(Data records)
↓

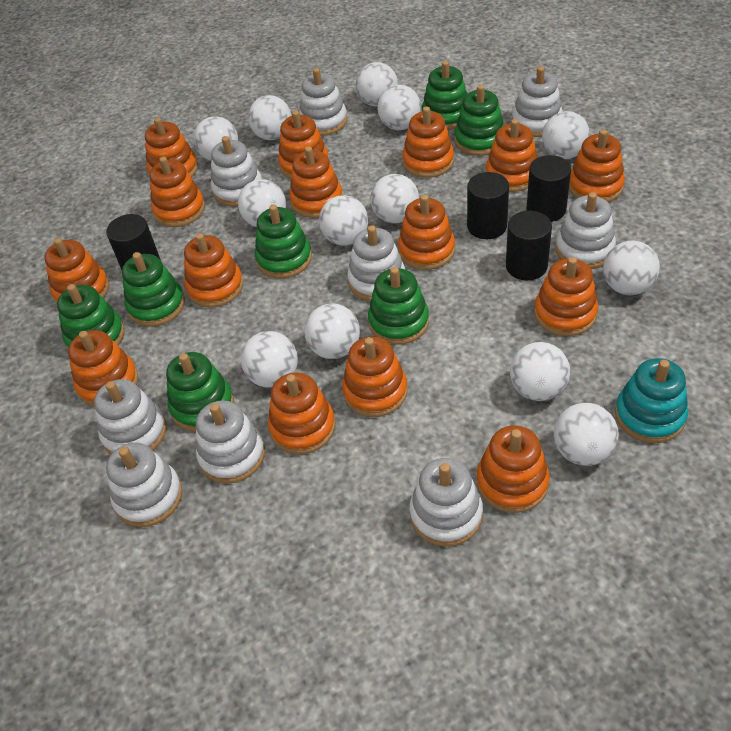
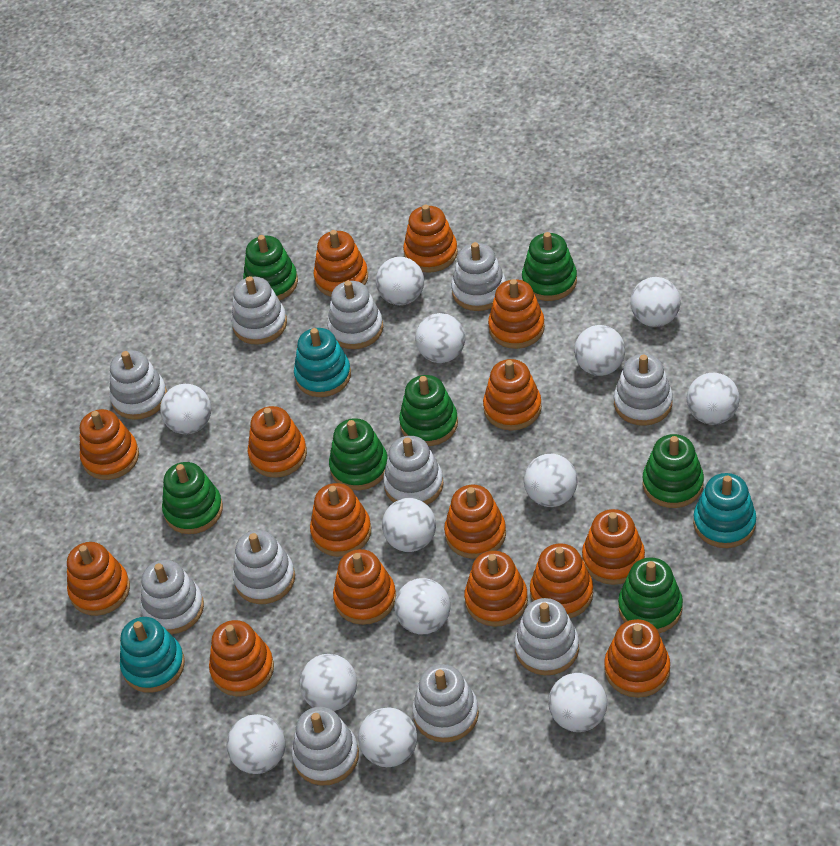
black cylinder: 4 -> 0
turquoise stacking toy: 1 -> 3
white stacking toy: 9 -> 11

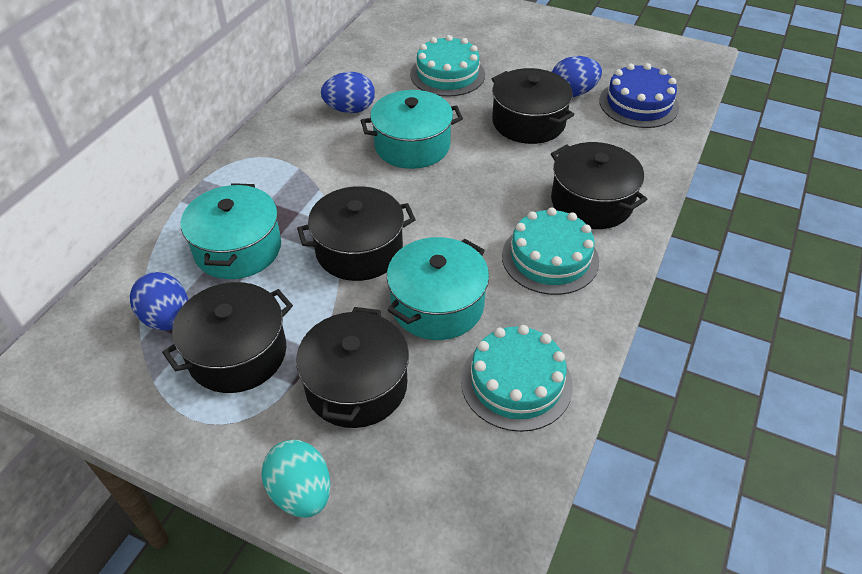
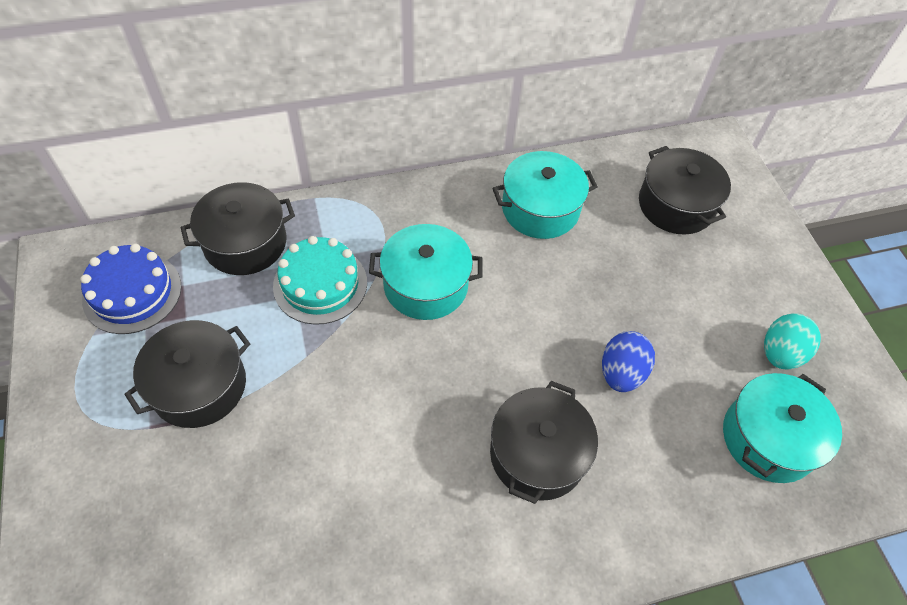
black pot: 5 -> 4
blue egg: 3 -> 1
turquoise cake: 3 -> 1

↑

What is expected:
Word for word, quote the lines above. Omit the pictures.

Answer to this task:
black cylinder: 4 -> 0
turquoise stacking toy: 1 -> 3
white stacking toy: 9 -> 11

black pot: 5 -> 4
blue egg: 3 -> 1
turquoise cake: 3 -> 1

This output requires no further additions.